» **Study material**:

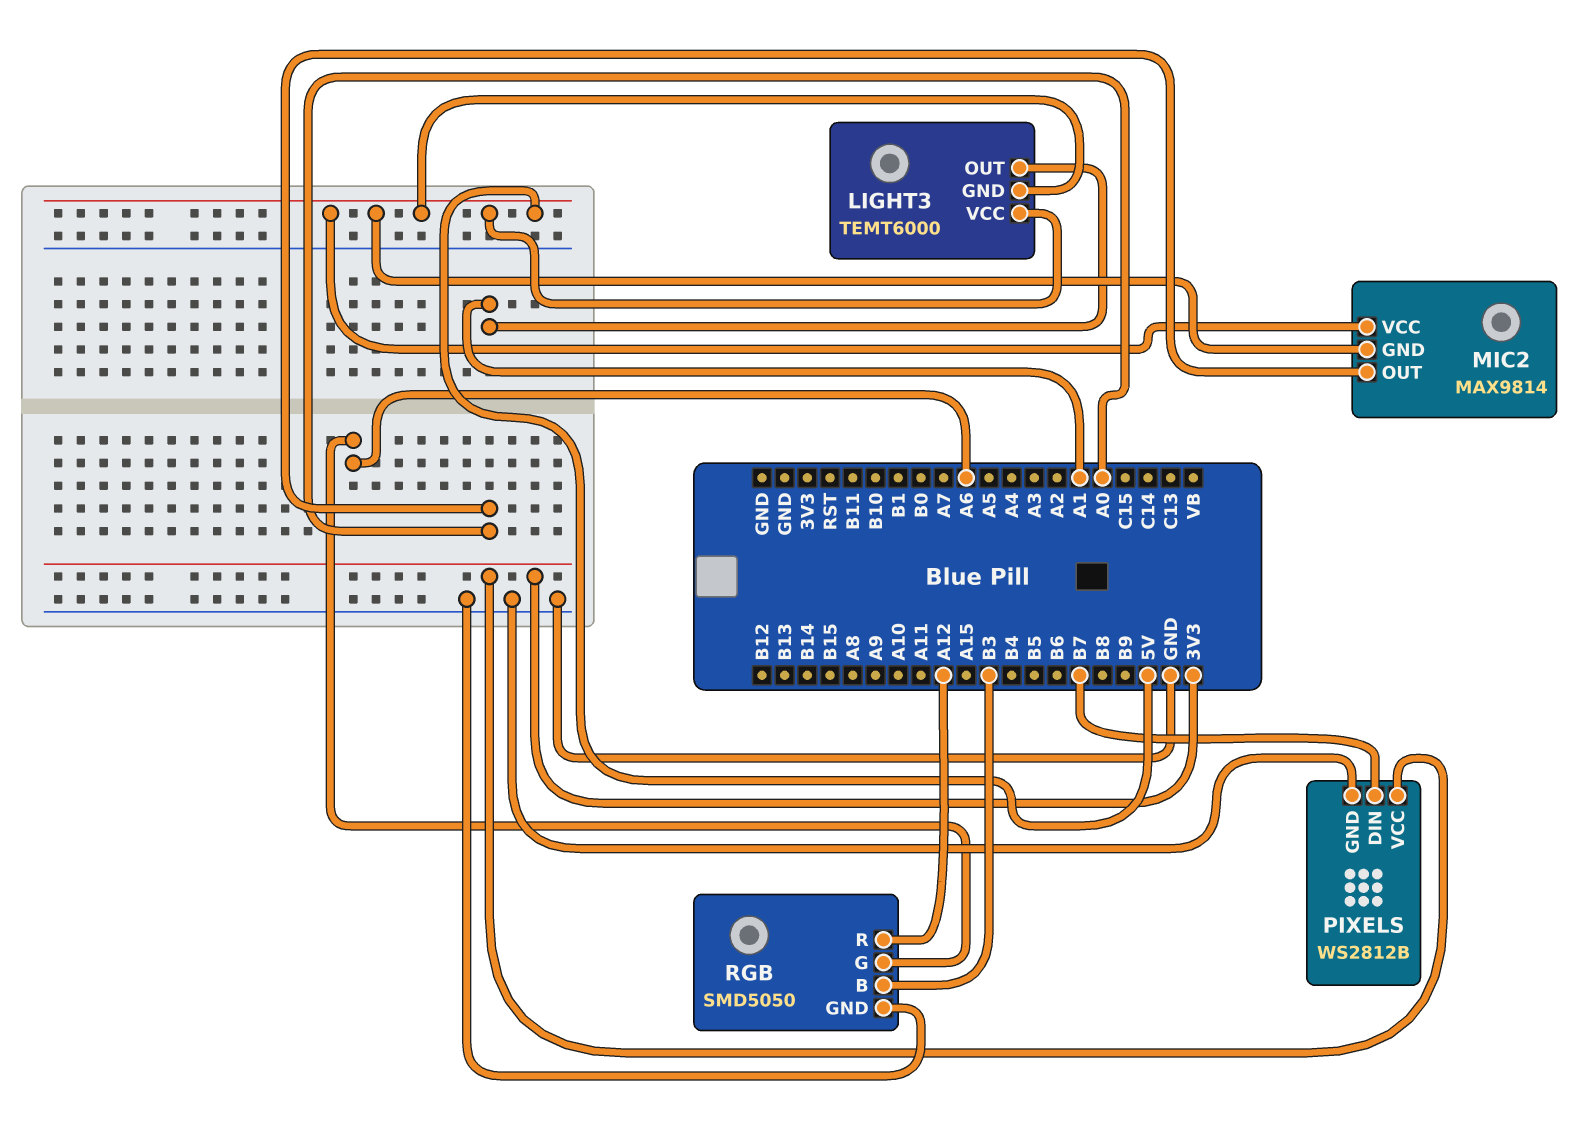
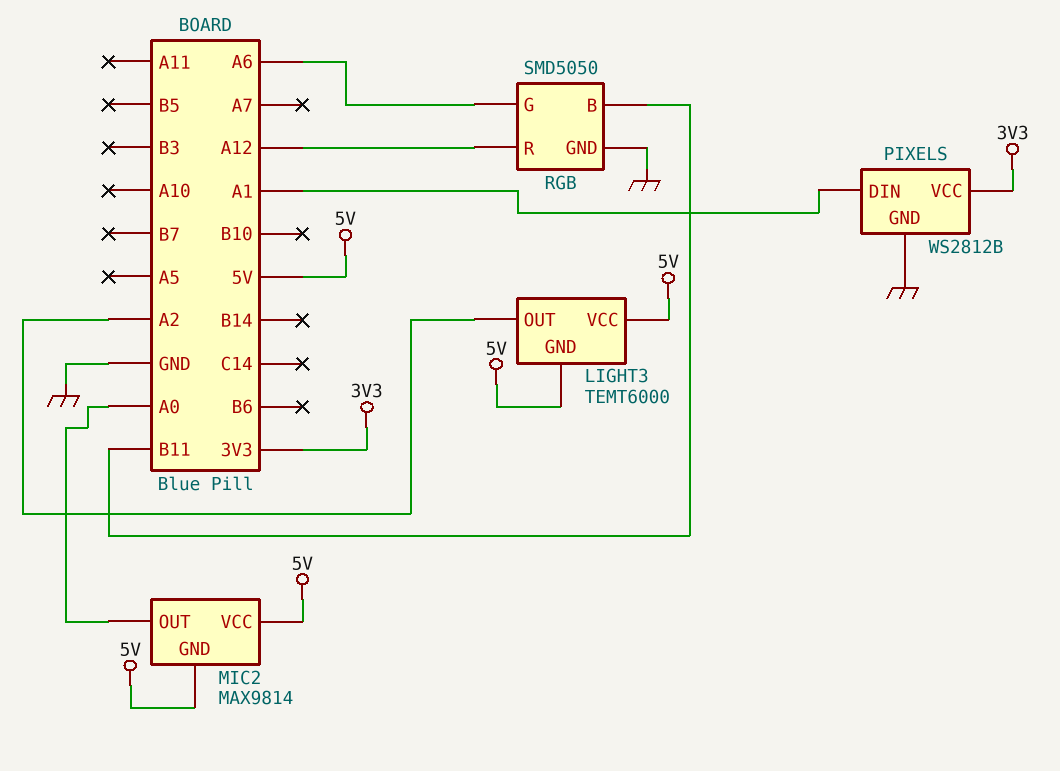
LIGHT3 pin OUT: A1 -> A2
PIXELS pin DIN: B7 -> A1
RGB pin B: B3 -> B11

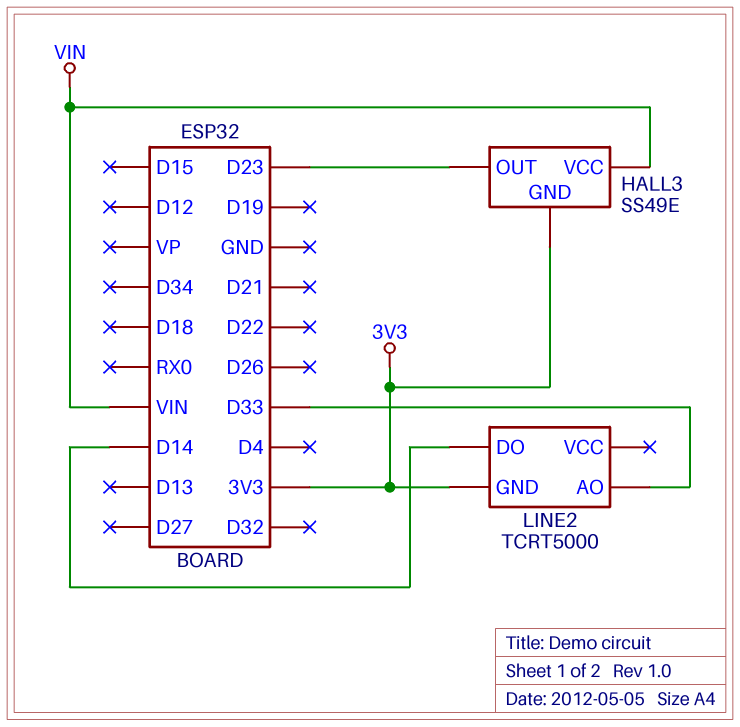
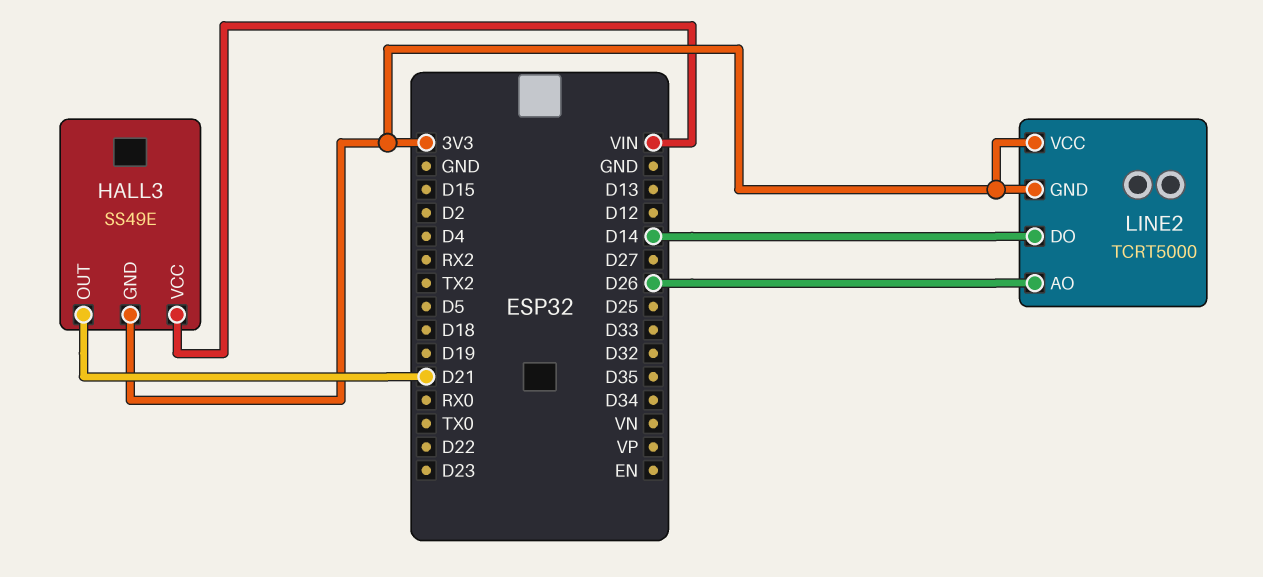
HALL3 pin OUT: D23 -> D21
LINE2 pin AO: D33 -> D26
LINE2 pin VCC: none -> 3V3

» **Work task**:
Word for word, print the material above, but without its pictures.

» **Reply to the exercise**:
LIGHT3 pin OUT: A1 -> A2
PIXELS pin DIN: B7 -> A1
RGB pin B: B3 -> B11

HALL3 pin OUT: D23 -> D21
LINE2 pin AO: D33 -> D26
LINE2 pin VCC: none -> 3V3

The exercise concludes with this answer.